══ Data supplied

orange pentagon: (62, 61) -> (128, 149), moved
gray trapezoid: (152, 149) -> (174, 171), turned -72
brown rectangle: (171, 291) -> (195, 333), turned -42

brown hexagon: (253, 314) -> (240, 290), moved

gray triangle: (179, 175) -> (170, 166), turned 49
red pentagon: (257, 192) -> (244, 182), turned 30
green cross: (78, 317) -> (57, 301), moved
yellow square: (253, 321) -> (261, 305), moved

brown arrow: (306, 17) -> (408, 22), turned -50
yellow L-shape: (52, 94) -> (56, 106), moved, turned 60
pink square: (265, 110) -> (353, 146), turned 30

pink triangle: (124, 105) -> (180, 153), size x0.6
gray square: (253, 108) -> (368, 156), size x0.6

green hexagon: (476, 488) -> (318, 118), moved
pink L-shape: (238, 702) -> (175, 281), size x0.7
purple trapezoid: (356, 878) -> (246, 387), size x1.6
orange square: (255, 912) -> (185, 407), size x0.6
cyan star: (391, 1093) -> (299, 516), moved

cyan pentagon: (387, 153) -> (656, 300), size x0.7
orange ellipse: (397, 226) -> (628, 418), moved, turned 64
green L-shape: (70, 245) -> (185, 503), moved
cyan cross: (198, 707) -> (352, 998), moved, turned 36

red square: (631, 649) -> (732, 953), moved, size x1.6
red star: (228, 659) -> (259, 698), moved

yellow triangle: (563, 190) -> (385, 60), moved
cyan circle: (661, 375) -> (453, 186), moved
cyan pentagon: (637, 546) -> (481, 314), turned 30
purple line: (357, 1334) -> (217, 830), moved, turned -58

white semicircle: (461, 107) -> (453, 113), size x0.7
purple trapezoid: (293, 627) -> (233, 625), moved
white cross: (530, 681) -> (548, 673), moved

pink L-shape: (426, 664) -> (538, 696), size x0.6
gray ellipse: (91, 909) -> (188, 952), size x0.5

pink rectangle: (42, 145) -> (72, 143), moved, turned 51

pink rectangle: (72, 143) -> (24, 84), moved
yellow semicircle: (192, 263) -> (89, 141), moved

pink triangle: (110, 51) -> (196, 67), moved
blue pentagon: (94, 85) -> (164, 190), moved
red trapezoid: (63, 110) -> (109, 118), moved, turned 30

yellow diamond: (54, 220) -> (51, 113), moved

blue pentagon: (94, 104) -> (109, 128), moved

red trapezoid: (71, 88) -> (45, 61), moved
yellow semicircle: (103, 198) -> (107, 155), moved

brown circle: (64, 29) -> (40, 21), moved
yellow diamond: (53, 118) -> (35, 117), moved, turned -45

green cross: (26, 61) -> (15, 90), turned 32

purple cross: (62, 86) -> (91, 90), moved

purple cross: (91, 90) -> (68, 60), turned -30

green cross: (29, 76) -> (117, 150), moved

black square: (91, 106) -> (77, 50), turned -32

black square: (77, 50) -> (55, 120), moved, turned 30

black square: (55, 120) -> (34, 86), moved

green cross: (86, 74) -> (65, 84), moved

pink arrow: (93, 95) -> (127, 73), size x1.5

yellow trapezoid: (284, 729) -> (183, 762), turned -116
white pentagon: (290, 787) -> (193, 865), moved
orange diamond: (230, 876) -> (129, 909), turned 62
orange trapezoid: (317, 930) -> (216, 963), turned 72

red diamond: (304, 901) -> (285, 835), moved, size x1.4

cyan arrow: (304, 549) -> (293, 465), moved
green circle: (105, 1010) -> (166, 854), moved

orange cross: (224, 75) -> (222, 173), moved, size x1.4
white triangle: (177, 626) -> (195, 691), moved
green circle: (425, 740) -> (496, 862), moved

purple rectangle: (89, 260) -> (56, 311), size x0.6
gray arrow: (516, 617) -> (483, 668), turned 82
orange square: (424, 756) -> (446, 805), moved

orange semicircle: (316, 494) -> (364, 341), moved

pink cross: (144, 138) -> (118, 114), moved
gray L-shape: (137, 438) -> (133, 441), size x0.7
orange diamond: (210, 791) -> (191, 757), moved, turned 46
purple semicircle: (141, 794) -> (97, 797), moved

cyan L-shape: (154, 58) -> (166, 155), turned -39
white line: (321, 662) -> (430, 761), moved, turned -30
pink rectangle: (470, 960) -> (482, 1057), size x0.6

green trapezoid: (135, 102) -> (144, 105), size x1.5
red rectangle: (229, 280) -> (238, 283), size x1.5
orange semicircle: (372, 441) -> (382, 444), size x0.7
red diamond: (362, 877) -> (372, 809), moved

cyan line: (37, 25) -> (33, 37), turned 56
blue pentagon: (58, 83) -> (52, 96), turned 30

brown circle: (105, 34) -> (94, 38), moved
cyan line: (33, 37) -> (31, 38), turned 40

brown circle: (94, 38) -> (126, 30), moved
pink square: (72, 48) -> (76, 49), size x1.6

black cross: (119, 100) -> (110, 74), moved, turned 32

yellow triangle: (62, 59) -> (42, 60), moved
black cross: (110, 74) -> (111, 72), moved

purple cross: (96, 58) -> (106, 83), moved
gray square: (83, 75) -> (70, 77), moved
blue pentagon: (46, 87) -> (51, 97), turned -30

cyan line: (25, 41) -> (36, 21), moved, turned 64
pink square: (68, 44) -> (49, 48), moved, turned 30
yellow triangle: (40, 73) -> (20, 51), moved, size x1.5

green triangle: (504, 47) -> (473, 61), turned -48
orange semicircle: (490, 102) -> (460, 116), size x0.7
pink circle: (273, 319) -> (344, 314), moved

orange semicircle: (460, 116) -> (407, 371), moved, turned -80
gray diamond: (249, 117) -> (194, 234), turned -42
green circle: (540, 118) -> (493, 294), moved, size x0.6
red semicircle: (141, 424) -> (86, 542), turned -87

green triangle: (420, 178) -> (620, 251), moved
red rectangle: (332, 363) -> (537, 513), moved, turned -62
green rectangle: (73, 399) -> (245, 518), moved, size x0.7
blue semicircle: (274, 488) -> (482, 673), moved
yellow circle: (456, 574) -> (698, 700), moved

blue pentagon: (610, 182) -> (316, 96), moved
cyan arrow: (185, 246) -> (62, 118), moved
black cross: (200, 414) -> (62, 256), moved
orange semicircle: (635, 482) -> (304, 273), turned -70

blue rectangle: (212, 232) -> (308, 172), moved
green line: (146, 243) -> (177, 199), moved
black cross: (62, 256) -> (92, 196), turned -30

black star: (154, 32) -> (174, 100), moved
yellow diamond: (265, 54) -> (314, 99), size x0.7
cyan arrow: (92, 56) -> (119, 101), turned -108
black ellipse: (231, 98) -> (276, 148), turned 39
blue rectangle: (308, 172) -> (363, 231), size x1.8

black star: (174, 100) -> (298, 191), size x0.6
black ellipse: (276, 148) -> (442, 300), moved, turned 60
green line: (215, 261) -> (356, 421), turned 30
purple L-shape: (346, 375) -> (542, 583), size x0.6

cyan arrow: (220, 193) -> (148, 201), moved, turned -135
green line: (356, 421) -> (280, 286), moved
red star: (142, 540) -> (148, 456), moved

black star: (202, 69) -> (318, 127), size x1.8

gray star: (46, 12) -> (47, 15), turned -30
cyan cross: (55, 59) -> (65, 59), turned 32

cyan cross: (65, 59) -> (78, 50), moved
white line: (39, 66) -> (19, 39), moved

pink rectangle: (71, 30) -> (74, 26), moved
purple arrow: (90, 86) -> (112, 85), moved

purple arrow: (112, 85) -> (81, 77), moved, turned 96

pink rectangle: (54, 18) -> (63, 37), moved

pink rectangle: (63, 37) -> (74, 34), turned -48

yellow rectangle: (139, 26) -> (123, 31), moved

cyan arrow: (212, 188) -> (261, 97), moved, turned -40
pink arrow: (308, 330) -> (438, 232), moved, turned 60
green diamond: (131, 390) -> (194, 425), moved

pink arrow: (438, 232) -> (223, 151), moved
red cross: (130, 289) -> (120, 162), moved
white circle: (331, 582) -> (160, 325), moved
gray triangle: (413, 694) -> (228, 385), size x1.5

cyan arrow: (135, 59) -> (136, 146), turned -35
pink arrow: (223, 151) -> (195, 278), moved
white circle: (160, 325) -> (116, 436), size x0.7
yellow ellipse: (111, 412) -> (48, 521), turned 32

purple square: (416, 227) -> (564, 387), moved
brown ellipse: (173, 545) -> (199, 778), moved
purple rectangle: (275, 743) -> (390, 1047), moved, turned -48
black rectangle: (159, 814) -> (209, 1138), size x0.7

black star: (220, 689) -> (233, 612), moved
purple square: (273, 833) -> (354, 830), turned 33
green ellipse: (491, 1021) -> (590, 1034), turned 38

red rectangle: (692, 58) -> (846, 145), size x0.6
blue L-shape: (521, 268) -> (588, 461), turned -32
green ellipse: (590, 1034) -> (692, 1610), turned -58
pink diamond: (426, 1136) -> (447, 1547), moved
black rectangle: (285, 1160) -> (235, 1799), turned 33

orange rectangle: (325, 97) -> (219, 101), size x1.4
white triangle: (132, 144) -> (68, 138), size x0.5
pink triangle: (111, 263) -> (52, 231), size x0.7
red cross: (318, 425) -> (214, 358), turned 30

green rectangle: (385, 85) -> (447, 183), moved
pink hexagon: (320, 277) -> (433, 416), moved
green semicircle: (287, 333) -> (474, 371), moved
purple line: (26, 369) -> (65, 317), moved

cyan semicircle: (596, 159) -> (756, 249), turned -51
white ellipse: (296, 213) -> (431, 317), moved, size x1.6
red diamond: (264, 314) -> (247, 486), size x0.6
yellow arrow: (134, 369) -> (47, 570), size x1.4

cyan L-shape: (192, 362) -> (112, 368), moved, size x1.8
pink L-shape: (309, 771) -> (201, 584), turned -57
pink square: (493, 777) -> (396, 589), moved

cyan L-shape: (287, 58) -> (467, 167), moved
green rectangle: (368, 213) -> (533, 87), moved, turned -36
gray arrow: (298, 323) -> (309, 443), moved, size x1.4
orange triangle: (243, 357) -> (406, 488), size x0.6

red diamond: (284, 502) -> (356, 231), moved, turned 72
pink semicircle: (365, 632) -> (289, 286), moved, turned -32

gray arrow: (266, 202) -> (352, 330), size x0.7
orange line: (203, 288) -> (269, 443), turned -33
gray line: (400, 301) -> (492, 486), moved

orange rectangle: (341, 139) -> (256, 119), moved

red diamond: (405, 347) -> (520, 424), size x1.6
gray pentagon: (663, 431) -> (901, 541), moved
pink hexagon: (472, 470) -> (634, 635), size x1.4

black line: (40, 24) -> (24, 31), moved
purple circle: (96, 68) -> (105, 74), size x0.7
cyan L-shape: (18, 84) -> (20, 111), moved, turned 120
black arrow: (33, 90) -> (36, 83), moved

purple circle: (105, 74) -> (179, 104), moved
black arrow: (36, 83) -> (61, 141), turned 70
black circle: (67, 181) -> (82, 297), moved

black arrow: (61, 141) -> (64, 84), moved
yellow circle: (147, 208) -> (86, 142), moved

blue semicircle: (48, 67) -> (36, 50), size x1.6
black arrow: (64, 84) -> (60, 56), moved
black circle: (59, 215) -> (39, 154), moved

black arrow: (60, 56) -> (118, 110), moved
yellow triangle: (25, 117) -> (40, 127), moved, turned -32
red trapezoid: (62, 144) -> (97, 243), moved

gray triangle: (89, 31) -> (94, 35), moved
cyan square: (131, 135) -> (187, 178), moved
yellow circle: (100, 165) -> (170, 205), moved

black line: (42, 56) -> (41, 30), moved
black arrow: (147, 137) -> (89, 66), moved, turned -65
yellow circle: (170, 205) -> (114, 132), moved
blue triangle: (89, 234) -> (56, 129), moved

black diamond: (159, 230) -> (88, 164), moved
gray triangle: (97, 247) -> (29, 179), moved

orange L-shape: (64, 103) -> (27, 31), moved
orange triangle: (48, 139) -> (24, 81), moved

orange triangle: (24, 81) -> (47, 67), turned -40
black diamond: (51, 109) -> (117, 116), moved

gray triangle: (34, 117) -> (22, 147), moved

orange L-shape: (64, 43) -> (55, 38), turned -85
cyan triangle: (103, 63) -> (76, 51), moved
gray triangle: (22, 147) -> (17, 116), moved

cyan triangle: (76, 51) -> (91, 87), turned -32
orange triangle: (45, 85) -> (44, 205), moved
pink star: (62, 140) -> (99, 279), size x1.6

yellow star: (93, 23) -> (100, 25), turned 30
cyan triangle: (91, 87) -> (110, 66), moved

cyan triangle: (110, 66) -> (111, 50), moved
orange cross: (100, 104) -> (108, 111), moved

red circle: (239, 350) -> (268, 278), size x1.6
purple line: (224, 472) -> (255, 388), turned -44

════

* _Task to carry out_
Go over the listing above and return each line with "trapezoid".

* _Answer to this problem_
gray trapezoid: (152, 149) -> (174, 171), turned -72
purple trapezoid: (356, 878) -> (246, 387), size x1.6
purple trapezoid: (293, 627) -> (233, 625), moved
red trapezoid: (63, 110) -> (109, 118), moved, turned 30
red trapezoid: (71, 88) -> (45, 61), moved
yellow trapezoid: (284, 729) -> (183, 762), turned -116
orange trapezoid: (317, 930) -> (216, 963), turned 72
green trapezoid: (135, 102) -> (144, 105), size x1.5
red trapezoid: (62, 144) -> (97, 243), moved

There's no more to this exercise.